**YOUR ASSIGNMENT:** The answer is an exact repeat of the entries below, with the pictures omitted.

**EXERCISE DATA:**

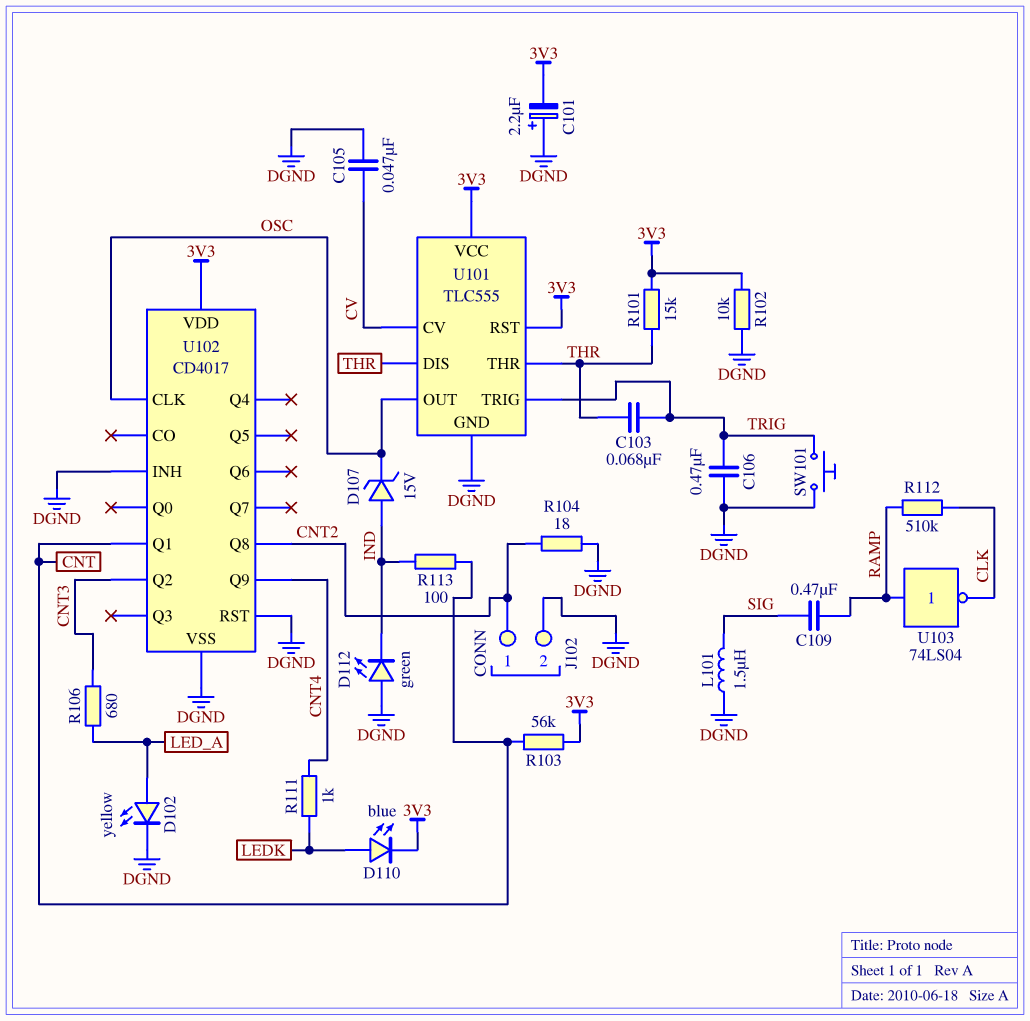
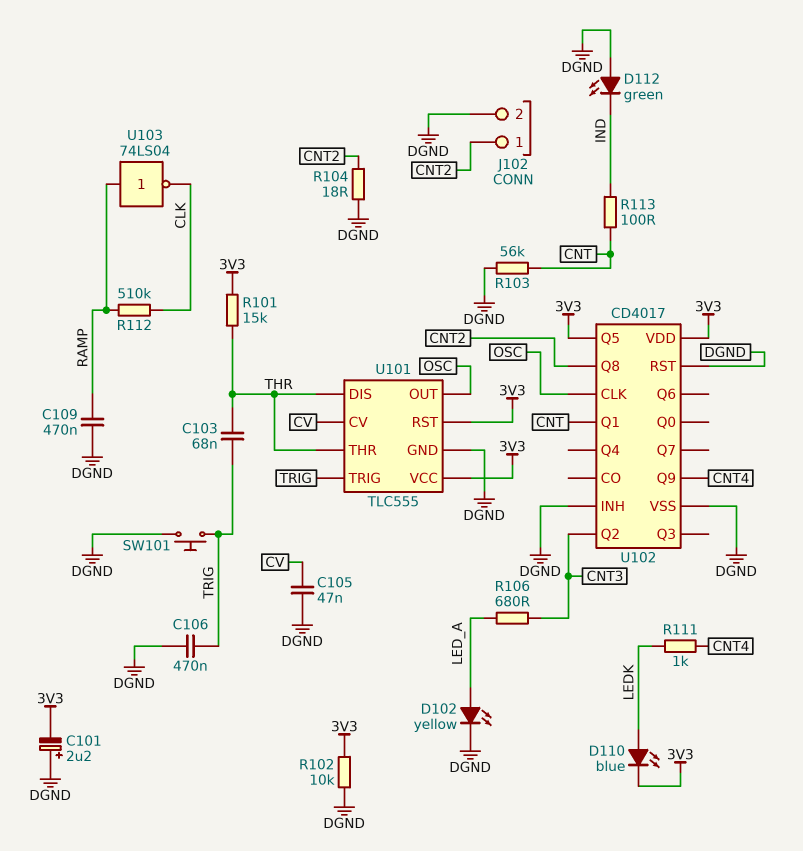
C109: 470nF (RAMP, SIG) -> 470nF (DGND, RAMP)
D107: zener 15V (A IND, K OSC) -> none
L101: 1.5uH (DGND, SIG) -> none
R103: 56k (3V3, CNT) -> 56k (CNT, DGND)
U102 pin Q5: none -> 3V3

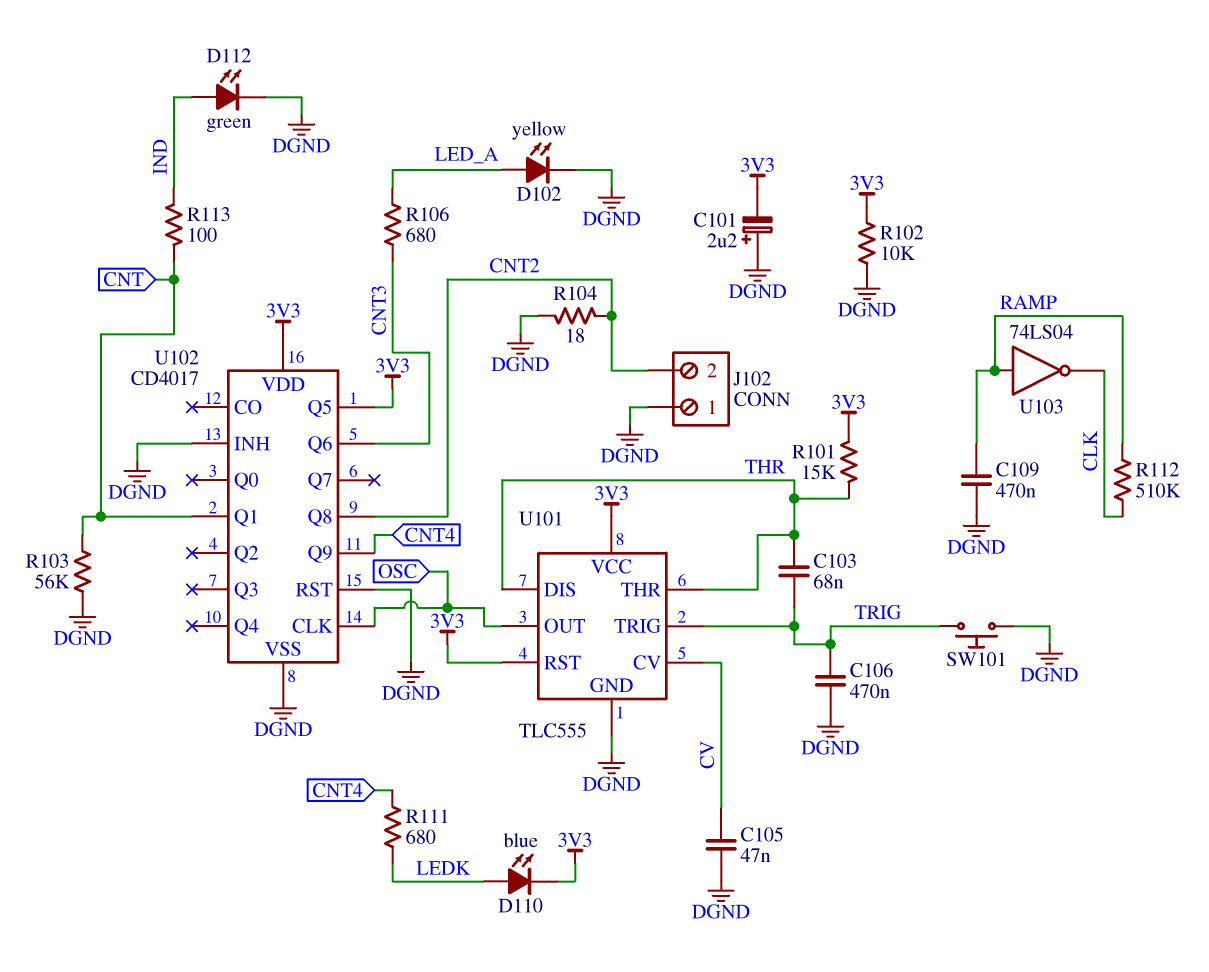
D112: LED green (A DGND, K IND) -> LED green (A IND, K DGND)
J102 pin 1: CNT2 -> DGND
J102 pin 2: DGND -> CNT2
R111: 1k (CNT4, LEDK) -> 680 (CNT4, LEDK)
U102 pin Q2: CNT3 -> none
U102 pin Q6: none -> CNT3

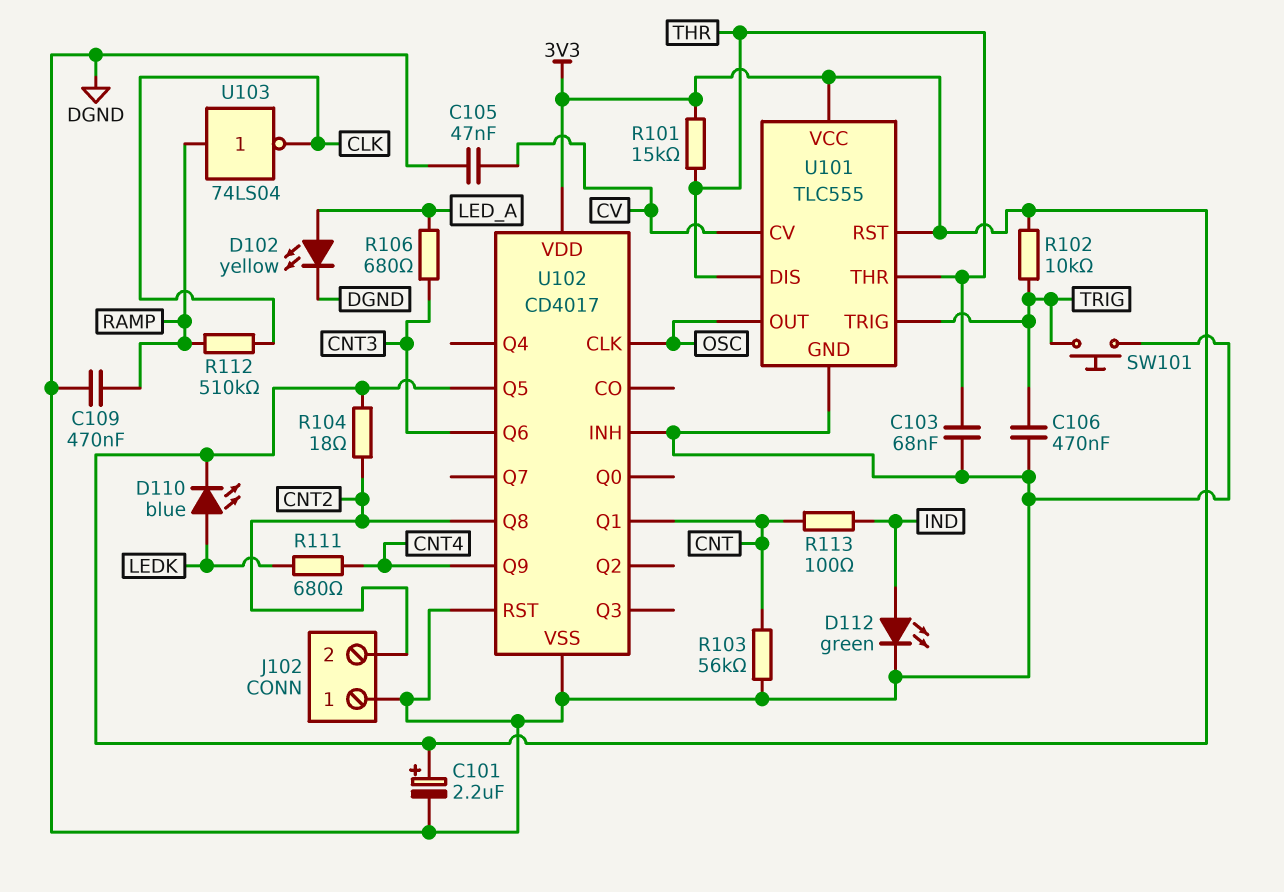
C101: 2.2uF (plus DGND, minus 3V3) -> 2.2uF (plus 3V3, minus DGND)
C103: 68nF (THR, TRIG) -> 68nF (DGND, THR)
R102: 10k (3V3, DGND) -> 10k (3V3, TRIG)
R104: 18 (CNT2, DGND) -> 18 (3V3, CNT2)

**RESULT FOR THIS EXERCISE:**
C109: 470nF (RAMP, SIG) -> 470nF (DGND, RAMP)
D107: zener 15V (A IND, K OSC) -> none
L101: 1.5uH (DGND, SIG) -> none
R103: 56k (3V3, CNT) -> 56k (CNT, DGND)
U102 pin Q5: none -> 3V3

D112: LED green (A DGND, K IND) -> LED green (A IND, K DGND)
J102 pin 1: CNT2 -> DGND
J102 pin 2: DGND -> CNT2
R111: 1k (CNT4, LEDK) -> 680 (CNT4, LEDK)
U102 pin Q2: CNT3 -> none
U102 pin Q6: none -> CNT3

C101: 2.2uF (plus DGND, minus 3V3) -> 2.2uF (plus 3V3, minus DGND)
C103: 68nF (THR, TRIG) -> 68nF (DGND, THR)
R102: 10k (3V3, DGND) -> 10k (3V3, TRIG)
R104: 18 (CNT2, DGND) -> 18 (3V3, CNT2)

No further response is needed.